=== Directions ===
Begin at the line that holds "U8: AND (in N_11, in N_34, out N_32) -> none" and retype every line through the end of the material, both included. Leave out the pictures.

-- Record set follows --

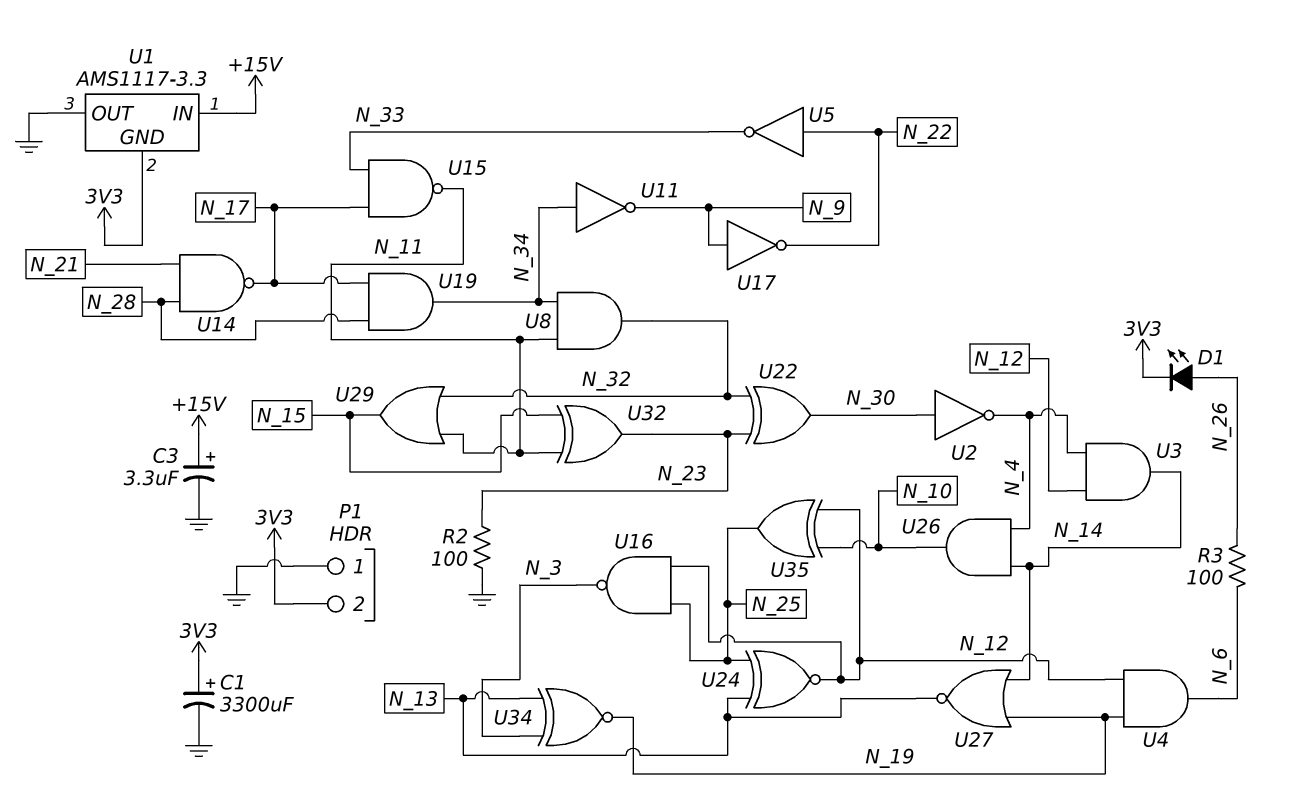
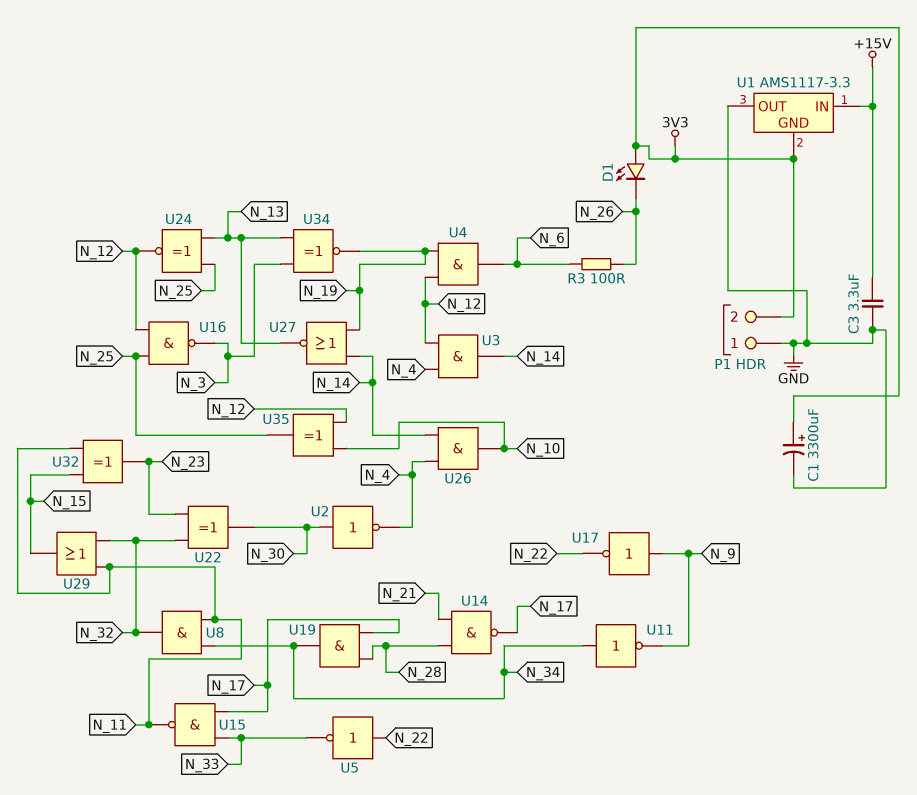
C3: 3.3uF (plus +15V, minus GND) -> 3.3uF (+15V, GND)
D1: LED (A N_26, K 3V3) -> LED (A 3V3, K N_26)
R2: 100 (GND, N_23) -> none

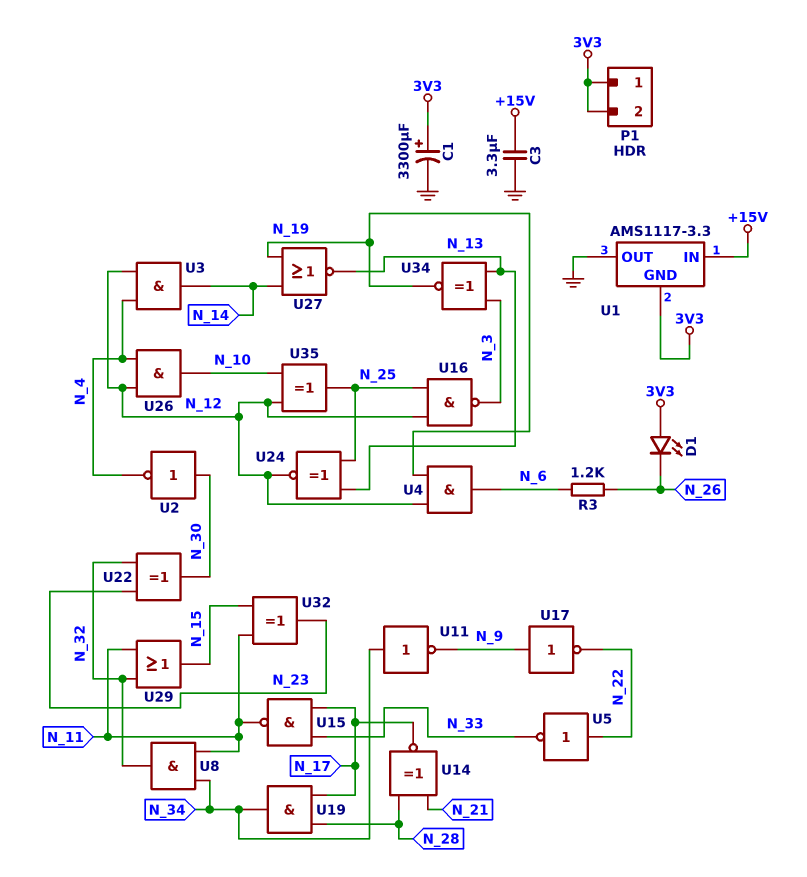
P1 pin 1: GND -> 3V3
R3: 100 (N_6, N_26) -> 1.2k (N_6, N_26)
U14: NAND (in N_21, in N_28, out N_17) -> XNOR (in N_21, in N_28, out N_17)
U26: AND (in N_4, in N_14, out N_10) -> AND (in N_4, in N_12, out N_10)

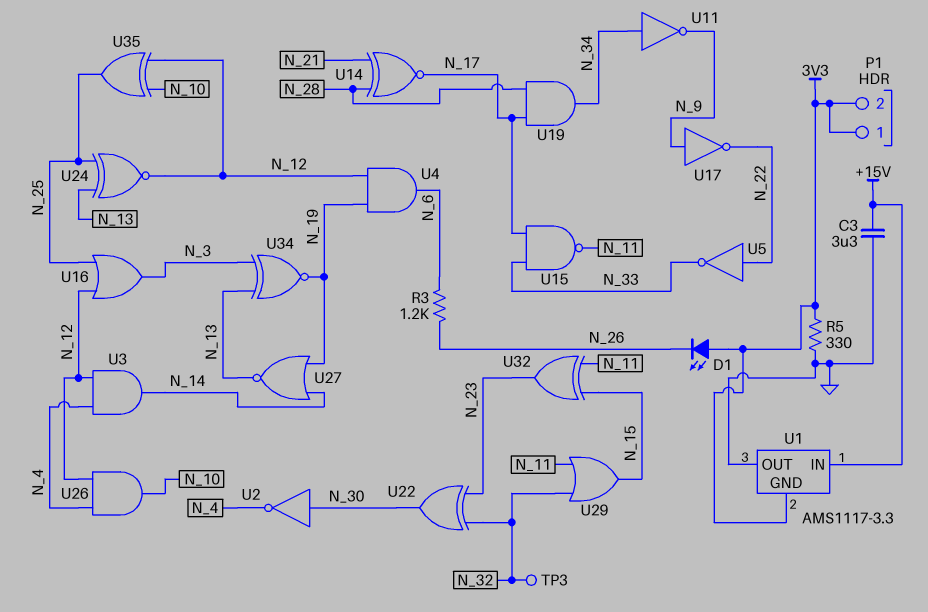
C1: 3300uF (plus 3V3, minus GND) -> none
R5: none -> 330 (3V3, GND)
TP3: none -> test point (N_32)
U8: AND (in N_11, in N_34, out N_32) -> none
U16: NAND (in N_12, in N_25, out N_3) -> OR (in N_12, in N_25, out N_3)

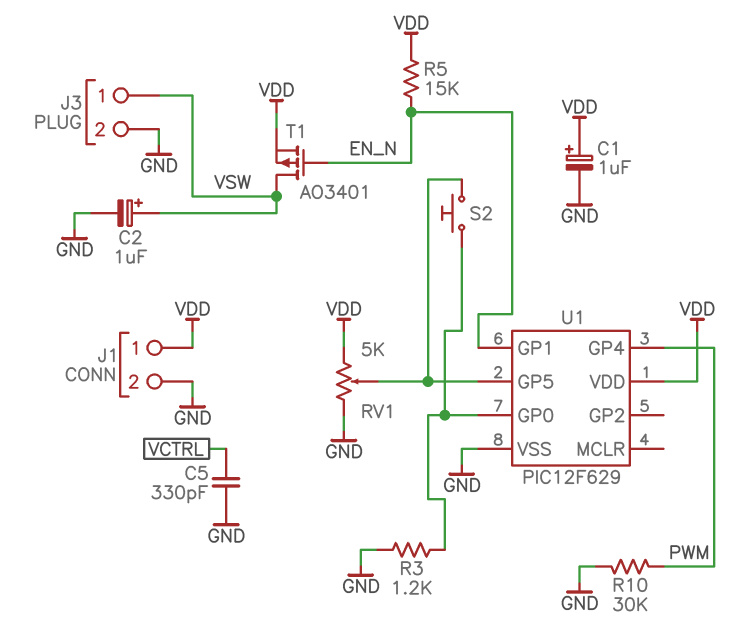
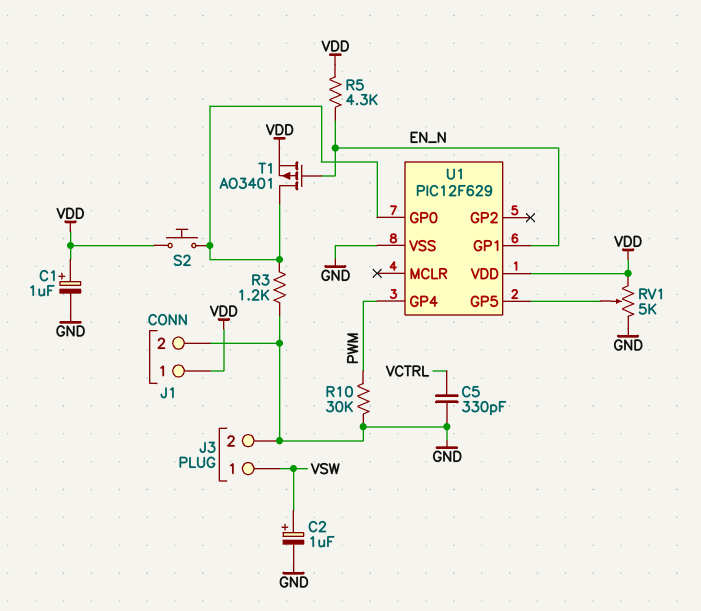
R5: 15k (EN_N, VDD) -> 4.3k (EN_N, VDD)
S2: button (U1/GP0, U1/GP5) -> button (U1/GP0, VDD)
T1: PMOS AO3401 (G EN_N, D VSW, S VDD) -> PMOS AO3401 (G EN_N, D U1/GP0, S VDD)

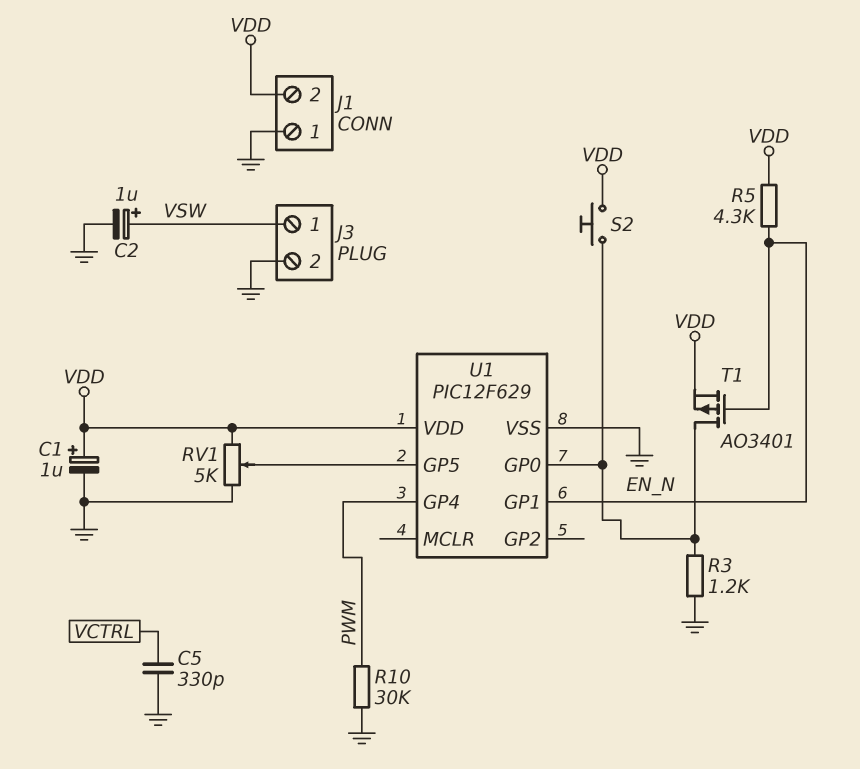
J1 pin 1: VDD -> GND
J1 pin 2: GND -> VDD

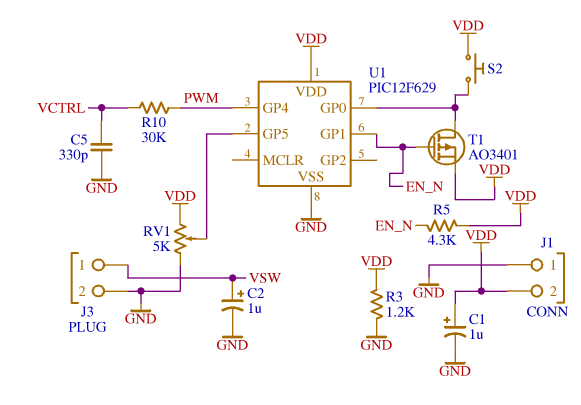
R3: 1.2k (GND, U1/GP0) -> 1.2k (GND, VDD)
R10: 30k (GND, PWM) -> 30k (PWM, VCTRL)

-- Record set concluded --

=== Answer box ===
U8: AND (in N_11, in N_34, out N_32) -> none
U16: NAND (in N_12, in N_25, out N_3) -> OR (in N_12, in N_25, out N_3)

R5: 15k (EN_N, VDD) -> 4.3k (EN_N, VDD)
S2: button (U1/GP0, U1/GP5) -> button (U1/GP0, VDD)
T1: PMOS AO3401 (G EN_N, D VSW, S VDD) -> PMOS AO3401 (G EN_N, D U1/GP0, S VDD)

J1 pin 1: VDD -> GND
J1 pin 2: GND -> VDD

R3: 1.2k (GND, U1/GP0) -> 1.2k (GND, VDD)
R10: 30k (GND, PWM) -> 30k (PWM, VCTRL)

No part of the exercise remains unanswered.